AIM OF THE TASK — Reproduce each line below with no alterations.
• • •
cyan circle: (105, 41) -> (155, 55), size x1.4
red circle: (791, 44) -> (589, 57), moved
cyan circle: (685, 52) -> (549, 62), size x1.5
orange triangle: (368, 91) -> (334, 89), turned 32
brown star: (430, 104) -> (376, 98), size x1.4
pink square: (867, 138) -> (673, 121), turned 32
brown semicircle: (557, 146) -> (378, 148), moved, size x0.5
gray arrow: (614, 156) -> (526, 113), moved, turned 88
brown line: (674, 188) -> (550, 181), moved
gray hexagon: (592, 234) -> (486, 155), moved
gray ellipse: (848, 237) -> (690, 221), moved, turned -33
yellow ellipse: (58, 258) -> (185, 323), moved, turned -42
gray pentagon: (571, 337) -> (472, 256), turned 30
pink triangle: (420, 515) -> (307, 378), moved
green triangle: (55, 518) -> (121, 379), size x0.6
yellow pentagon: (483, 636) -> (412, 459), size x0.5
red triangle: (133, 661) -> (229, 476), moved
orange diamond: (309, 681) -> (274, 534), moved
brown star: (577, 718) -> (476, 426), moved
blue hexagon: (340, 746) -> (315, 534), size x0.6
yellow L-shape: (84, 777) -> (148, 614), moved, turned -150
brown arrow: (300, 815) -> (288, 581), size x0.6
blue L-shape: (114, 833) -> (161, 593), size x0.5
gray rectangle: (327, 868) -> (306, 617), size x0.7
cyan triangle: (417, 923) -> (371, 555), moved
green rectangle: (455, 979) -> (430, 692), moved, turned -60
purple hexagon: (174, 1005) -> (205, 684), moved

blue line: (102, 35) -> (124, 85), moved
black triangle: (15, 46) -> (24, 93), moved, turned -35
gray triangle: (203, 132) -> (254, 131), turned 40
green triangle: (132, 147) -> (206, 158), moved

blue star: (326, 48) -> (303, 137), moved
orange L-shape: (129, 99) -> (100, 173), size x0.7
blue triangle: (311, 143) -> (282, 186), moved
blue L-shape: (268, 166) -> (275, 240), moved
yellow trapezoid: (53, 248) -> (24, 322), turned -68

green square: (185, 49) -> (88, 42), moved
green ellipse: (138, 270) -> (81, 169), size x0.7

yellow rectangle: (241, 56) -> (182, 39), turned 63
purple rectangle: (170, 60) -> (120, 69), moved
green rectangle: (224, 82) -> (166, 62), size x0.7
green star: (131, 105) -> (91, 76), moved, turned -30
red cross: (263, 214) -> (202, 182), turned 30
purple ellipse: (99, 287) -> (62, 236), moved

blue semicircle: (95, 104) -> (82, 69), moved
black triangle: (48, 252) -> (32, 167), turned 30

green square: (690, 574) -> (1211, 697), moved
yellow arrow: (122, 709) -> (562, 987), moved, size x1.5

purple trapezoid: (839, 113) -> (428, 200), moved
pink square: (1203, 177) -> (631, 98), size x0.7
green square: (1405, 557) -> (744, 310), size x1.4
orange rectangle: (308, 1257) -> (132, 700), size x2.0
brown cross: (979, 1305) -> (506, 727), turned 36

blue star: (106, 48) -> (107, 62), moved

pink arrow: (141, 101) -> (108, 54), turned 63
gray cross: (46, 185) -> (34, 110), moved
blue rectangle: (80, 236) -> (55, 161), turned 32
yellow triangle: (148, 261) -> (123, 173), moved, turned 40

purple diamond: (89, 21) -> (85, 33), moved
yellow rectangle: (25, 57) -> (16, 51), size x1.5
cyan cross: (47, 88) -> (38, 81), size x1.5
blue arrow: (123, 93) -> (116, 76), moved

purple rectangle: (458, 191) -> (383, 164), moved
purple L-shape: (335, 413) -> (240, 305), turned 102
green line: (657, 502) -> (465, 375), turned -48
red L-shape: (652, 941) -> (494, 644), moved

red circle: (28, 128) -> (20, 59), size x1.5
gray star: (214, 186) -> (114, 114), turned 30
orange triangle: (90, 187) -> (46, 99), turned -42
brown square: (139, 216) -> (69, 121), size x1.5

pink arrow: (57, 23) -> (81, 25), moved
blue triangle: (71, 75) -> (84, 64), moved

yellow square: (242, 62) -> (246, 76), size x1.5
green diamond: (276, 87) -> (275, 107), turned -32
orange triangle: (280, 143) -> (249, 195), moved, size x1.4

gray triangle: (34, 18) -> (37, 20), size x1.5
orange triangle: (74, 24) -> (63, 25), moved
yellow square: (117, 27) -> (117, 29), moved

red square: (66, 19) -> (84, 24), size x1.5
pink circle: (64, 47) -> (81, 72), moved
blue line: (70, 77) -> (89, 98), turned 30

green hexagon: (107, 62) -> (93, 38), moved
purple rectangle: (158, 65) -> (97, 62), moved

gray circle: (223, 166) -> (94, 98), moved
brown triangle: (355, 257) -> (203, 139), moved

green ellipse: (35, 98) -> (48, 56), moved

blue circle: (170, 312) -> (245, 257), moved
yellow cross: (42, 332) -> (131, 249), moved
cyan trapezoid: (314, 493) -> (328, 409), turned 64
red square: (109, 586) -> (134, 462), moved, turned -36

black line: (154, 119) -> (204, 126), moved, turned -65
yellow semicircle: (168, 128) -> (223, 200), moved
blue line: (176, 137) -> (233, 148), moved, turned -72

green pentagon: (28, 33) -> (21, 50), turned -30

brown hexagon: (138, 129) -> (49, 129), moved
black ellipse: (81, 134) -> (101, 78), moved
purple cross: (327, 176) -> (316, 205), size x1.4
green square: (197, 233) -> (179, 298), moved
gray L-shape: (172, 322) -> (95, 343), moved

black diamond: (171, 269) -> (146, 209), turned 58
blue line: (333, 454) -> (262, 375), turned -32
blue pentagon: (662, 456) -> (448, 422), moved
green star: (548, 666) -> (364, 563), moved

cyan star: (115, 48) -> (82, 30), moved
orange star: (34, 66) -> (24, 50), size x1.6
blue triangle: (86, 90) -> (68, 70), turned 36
• • •
FINAL ANSWER —
cyan circle: (105, 41) -> (155, 55), size x1.4
red circle: (791, 44) -> (589, 57), moved
cyan circle: (685, 52) -> (549, 62), size x1.5
orange triangle: (368, 91) -> (334, 89), turned 32
brown star: (430, 104) -> (376, 98), size x1.4
pink square: (867, 138) -> (673, 121), turned 32
brown semicircle: (557, 146) -> (378, 148), moved, size x0.5
gray arrow: (614, 156) -> (526, 113), moved, turned 88
brown line: (674, 188) -> (550, 181), moved
gray hexagon: (592, 234) -> (486, 155), moved
gray ellipse: (848, 237) -> (690, 221), moved, turned -33
yellow ellipse: (58, 258) -> (185, 323), moved, turned -42
gray pentagon: (571, 337) -> (472, 256), turned 30
pink triangle: (420, 515) -> (307, 378), moved
green triangle: (55, 518) -> (121, 379), size x0.6
yellow pentagon: (483, 636) -> (412, 459), size x0.5
red triangle: (133, 661) -> (229, 476), moved
orange diamond: (309, 681) -> (274, 534), moved
brown star: (577, 718) -> (476, 426), moved
blue hexagon: (340, 746) -> (315, 534), size x0.6
yellow L-shape: (84, 777) -> (148, 614), moved, turned -150
brown arrow: (300, 815) -> (288, 581), size x0.6
blue L-shape: (114, 833) -> (161, 593), size x0.5
gray rectangle: (327, 868) -> (306, 617), size x0.7
cyan triangle: (417, 923) -> (371, 555), moved
green rectangle: (455, 979) -> (430, 692), moved, turned -60
purple hexagon: (174, 1005) -> (205, 684), moved

blue line: (102, 35) -> (124, 85), moved
black triangle: (15, 46) -> (24, 93), moved, turned -35
gray triangle: (203, 132) -> (254, 131), turned 40
green triangle: (132, 147) -> (206, 158), moved

blue star: (326, 48) -> (303, 137), moved
orange L-shape: (129, 99) -> (100, 173), size x0.7
blue triangle: (311, 143) -> (282, 186), moved
blue L-shape: (268, 166) -> (275, 240), moved
yellow trapezoid: (53, 248) -> (24, 322), turned -68

green square: (185, 49) -> (88, 42), moved
green ellipse: (138, 270) -> (81, 169), size x0.7

yellow rectangle: (241, 56) -> (182, 39), turned 63
purple rectangle: (170, 60) -> (120, 69), moved
green rectangle: (224, 82) -> (166, 62), size x0.7
green star: (131, 105) -> (91, 76), moved, turned -30
red cross: (263, 214) -> (202, 182), turned 30
purple ellipse: (99, 287) -> (62, 236), moved

blue semicircle: (95, 104) -> (82, 69), moved
black triangle: (48, 252) -> (32, 167), turned 30

green square: (690, 574) -> (1211, 697), moved
yellow arrow: (122, 709) -> (562, 987), moved, size x1.5

purple trapezoid: (839, 113) -> (428, 200), moved
pink square: (1203, 177) -> (631, 98), size x0.7
green square: (1405, 557) -> (744, 310), size x1.4
orange rectangle: (308, 1257) -> (132, 700), size x2.0
brown cross: (979, 1305) -> (506, 727), turned 36

blue star: (106, 48) -> (107, 62), moved

pink arrow: (141, 101) -> (108, 54), turned 63
gray cross: (46, 185) -> (34, 110), moved
blue rectangle: (80, 236) -> (55, 161), turned 32
yellow triangle: (148, 261) -> (123, 173), moved, turned 40

purple diamond: (89, 21) -> (85, 33), moved
yellow rectangle: (25, 57) -> (16, 51), size x1.5
cyan cross: (47, 88) -> (38, 81), size x1.5
blue arrow: (123, 93) -> (116, 76), moved

purple rectangle: (458, 191) -> (383, 164), moved
purple L-shape: (335, 413) -> (240, 305), turned 102
green line: (657, 502) -> (465, 375), turned -48
red L-shape: (652, 941) -> (494, 644), moved

red circle: (28, 128) -> (20, 59), size x1.5
gray star: (214, 186) -> (114, 114), turned 30
orange triangle: (90, 187) -> (46, 99), turned -42
brown square: (139, 216) -> (69, 121), size x1.5

pink arrow: (57, 23) -> (81, 25), moved
blue triangle: (71, 75) -> (84, 64), moved

yellow square: (242, 62) -> (246, 76), size x1.5
green diamond: (276, 87) -> (275, 107), turned -32
orange triangle: (280, 143) -> (249, 195), moved, size x1.4

gray triangle: (34, 18) -> (37, 20), size x1.5
orange triangle: (74, 24) -> (63, 25), moved
yellow square: (117, 27) -> (117, 29), moved

red square: (66, 19) -> (84, 24), size x1.5
pink circle: (64, 47) -> (81, 72), moved
blue line: (70, 77) -> (89, 98), turned 30

green hexagon: (107, 62) -> (93, 38), moved
purple rectangle: (158, 65) -> (97, 62), moved

gray circle: (223, 166) -> (94, 98), moved
brown triangle: (355, 257) -> (203, 139), moved

green ellipse: (35, 98) -> (48, 56), moved

blue circle: (170, 312) -> (245, 257), moved
yellow cross: (42, 332) -> (131, 249), moved
cyan trapezoid: (314, 493) -> (328, 409), turned 64
red square: (109, 586) -> (134, 462), moved, turned -36

black line: (154, 119) -> (204, 126), moved, turned -65
yellow semicircle: (168, 128) -> (223, 200), moved
blue line: (176, 137) -> (233, 148), moved, turned -72

green pentagon: (28, 33) -> (21, 50), turned -30

brown hexagon: (138, 129) -> (49, 129), moved
black ellipse: (81, 134) -> (101, 78), moved
purple cross: (327, 176) -> (316, 205), size x1.4
green square: (197, 233) -> (179, 298), moved
gray L-shape: (172, 322) -> (95, 343), moved

black diamond: (171, 269) -> (146, 209), turned 58
blue line: (333, 454) -> (262, 375), turned -32
blue pentagon: (662, 456) -> (448, 422), moved
green star: (548, 666) -> (364, 563), moved

cyan star: (115, 48) -> (82, 30), moved
orange star: (34, 66) -> (24, 50), size x1.6
blue triangle: (86, 90) -> (68, 70), turned 36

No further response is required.